## OBJECTIVE
From the items below, extract every line that contains the word "Trumpet", matching case exactly.

** BEGIN **

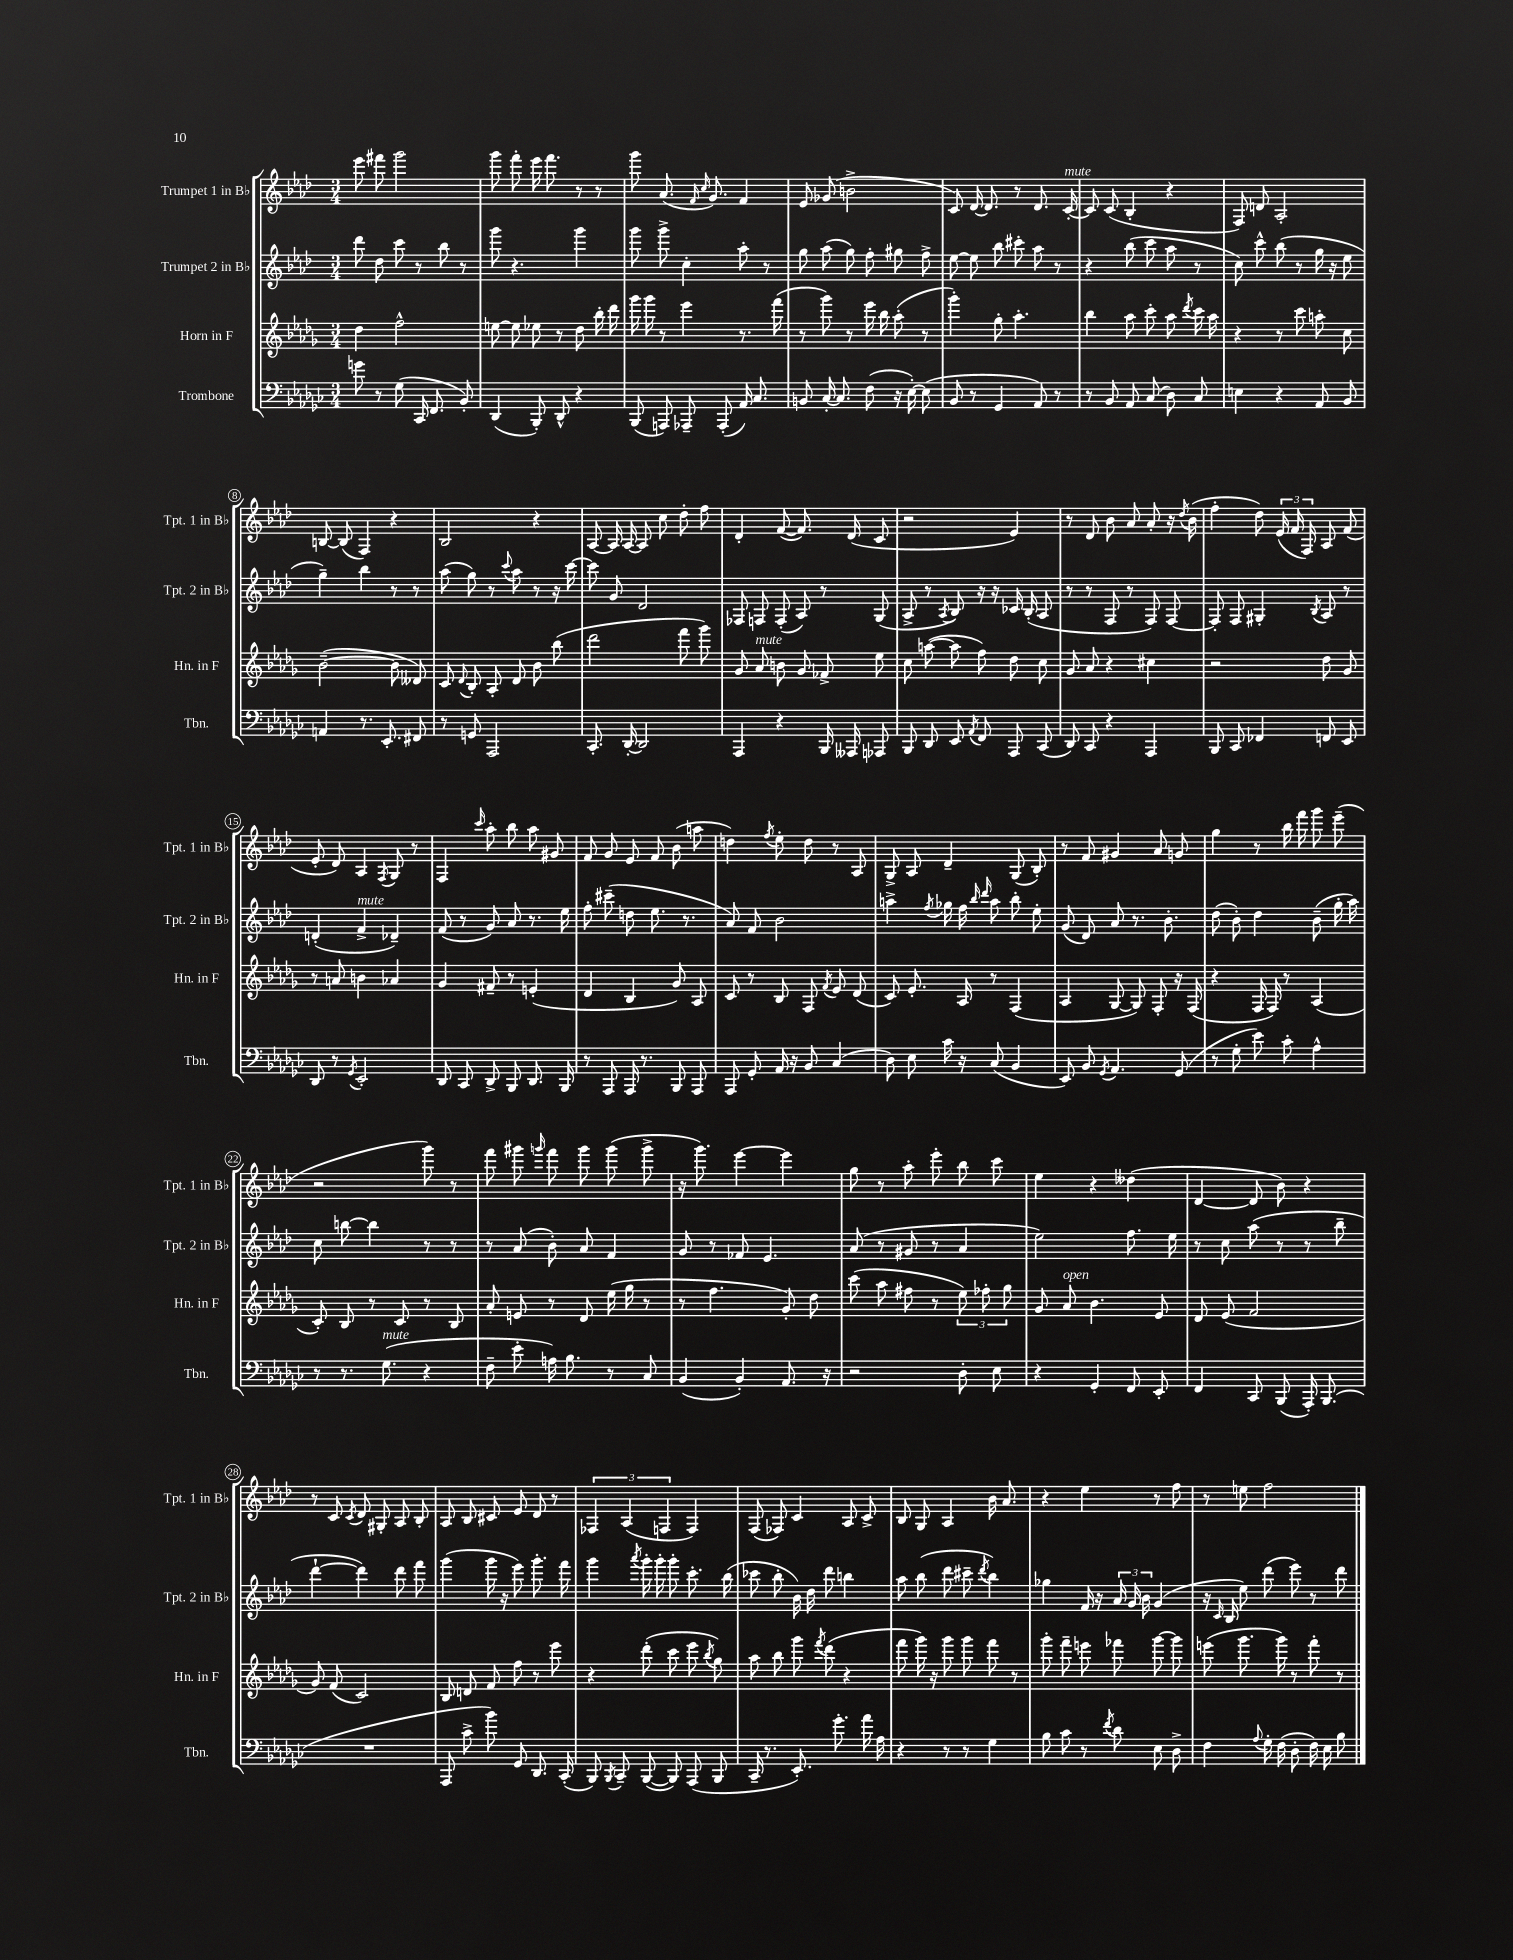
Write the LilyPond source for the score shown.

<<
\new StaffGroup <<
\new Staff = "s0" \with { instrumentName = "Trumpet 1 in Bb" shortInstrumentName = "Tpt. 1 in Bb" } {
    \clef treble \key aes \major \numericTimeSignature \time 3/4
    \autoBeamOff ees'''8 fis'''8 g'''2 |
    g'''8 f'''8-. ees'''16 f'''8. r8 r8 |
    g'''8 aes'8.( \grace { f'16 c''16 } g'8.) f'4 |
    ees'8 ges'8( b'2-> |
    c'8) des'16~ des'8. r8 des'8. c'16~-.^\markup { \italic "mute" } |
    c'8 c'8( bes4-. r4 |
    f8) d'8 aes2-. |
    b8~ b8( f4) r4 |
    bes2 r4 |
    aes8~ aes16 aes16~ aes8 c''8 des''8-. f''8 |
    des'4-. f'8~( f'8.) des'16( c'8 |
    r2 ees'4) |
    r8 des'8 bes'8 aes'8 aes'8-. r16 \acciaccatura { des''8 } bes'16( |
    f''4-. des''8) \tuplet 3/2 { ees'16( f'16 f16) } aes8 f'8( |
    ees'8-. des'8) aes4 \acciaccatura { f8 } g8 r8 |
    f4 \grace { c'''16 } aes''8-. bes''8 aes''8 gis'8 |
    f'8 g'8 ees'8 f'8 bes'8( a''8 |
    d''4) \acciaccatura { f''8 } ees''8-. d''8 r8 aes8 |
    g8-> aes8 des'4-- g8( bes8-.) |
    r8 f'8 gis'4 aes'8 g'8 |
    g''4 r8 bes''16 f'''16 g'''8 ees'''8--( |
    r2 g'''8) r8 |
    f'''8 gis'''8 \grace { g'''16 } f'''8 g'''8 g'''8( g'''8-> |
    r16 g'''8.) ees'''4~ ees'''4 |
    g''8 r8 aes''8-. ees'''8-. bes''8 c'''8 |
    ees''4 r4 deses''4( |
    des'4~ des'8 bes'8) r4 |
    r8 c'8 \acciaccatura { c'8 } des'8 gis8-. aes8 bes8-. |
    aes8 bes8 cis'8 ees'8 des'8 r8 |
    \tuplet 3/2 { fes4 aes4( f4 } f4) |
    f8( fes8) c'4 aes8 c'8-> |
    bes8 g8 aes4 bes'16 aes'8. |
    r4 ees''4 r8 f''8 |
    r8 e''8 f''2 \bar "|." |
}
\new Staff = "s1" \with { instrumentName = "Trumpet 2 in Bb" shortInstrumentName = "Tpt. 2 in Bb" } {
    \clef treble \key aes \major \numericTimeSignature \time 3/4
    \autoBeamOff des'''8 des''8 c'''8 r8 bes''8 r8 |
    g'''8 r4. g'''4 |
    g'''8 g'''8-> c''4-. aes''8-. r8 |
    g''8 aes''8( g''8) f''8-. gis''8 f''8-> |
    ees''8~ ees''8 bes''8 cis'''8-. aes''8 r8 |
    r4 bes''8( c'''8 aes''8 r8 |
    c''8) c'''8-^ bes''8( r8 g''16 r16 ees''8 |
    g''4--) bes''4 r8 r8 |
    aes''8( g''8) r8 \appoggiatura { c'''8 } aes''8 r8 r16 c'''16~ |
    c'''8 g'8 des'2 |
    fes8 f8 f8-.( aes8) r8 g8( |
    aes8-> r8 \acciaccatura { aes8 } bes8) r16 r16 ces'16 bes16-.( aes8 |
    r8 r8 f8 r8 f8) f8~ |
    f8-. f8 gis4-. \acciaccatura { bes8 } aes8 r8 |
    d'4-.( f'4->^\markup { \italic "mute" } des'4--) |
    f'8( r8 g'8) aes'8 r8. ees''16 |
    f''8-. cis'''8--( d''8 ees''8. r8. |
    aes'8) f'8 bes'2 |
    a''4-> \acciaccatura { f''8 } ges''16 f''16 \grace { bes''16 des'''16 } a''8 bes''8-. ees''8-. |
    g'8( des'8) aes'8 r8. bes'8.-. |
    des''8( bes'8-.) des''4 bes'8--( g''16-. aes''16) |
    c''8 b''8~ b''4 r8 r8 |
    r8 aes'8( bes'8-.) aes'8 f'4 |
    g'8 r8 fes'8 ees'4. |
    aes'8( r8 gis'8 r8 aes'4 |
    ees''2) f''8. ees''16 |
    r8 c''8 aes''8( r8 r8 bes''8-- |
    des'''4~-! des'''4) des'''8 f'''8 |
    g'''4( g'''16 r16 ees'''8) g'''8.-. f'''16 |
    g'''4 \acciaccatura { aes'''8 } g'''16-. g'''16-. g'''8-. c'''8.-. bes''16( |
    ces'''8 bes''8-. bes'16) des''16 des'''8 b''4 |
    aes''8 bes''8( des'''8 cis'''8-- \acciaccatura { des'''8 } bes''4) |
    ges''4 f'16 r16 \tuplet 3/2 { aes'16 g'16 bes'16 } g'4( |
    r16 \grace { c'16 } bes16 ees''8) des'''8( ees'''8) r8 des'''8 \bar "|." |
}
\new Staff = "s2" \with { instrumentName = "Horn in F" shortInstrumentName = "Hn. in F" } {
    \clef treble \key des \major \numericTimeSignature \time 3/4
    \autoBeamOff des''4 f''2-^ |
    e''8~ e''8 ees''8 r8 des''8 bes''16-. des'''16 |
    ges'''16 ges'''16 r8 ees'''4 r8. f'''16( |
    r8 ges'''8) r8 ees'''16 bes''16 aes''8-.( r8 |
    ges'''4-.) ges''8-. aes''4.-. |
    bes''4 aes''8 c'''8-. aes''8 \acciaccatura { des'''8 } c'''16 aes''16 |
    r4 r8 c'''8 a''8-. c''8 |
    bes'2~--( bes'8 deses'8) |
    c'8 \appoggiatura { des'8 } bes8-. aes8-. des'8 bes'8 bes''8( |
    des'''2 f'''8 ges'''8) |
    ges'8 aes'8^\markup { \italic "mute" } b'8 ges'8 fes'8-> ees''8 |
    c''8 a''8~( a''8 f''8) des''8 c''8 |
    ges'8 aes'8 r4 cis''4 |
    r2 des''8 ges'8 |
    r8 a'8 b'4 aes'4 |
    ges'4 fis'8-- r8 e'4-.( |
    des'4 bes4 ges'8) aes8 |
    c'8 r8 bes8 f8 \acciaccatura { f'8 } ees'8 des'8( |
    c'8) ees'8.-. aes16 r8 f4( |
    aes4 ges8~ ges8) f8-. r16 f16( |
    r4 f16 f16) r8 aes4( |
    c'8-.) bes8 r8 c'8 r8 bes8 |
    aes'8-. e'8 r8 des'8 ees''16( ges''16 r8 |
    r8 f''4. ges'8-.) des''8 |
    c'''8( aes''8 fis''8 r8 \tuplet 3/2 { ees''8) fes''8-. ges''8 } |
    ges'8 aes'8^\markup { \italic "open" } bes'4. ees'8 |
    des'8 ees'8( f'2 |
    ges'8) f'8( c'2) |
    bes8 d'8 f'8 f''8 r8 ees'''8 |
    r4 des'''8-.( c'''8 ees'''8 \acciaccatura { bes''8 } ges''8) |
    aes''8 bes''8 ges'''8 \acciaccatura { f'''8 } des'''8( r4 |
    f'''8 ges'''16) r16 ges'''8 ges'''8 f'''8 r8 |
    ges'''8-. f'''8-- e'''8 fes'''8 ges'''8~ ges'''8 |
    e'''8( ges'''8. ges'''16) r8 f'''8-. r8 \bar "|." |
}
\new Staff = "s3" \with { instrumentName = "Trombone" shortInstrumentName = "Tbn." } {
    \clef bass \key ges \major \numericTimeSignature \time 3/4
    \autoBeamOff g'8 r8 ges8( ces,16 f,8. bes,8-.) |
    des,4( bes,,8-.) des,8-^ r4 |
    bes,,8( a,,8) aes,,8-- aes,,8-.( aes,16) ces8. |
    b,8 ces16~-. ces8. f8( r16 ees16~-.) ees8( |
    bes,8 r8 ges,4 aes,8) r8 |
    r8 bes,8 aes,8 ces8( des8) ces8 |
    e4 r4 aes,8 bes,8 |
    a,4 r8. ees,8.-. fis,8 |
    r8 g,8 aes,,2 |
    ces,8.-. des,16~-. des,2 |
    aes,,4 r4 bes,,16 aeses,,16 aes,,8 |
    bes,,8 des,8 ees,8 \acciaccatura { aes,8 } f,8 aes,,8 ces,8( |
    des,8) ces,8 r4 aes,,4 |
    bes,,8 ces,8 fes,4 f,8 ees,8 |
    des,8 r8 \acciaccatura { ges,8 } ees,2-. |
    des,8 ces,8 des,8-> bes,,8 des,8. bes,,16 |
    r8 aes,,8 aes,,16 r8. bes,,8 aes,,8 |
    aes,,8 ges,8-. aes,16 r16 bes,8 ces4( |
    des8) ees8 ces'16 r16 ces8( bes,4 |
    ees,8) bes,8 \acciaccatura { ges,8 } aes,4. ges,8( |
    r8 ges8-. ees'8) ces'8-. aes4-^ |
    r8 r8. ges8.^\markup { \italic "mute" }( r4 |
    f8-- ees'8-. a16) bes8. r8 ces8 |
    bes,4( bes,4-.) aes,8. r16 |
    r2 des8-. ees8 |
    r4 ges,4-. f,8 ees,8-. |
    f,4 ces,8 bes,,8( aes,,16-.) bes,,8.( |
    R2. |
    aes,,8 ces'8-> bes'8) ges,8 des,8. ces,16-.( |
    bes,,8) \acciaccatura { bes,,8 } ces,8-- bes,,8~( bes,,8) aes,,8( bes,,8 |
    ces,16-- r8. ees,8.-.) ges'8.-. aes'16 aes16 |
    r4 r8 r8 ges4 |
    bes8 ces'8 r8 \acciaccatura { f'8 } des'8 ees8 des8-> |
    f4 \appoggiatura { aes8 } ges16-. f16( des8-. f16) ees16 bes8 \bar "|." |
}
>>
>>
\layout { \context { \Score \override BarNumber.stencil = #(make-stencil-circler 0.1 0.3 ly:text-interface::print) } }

** END **

## RESULT
\new Staff = "s0" \with { instrumentName = "Trumpet 1 in Bb" shortInstrumentName = "Tpt. 1 in Bb" } {
\new Staff = "s1" \with { instrumentName = "Trumpet 2 in Bb" shortInstrumentName = "Tpt. 2 in Bb" } {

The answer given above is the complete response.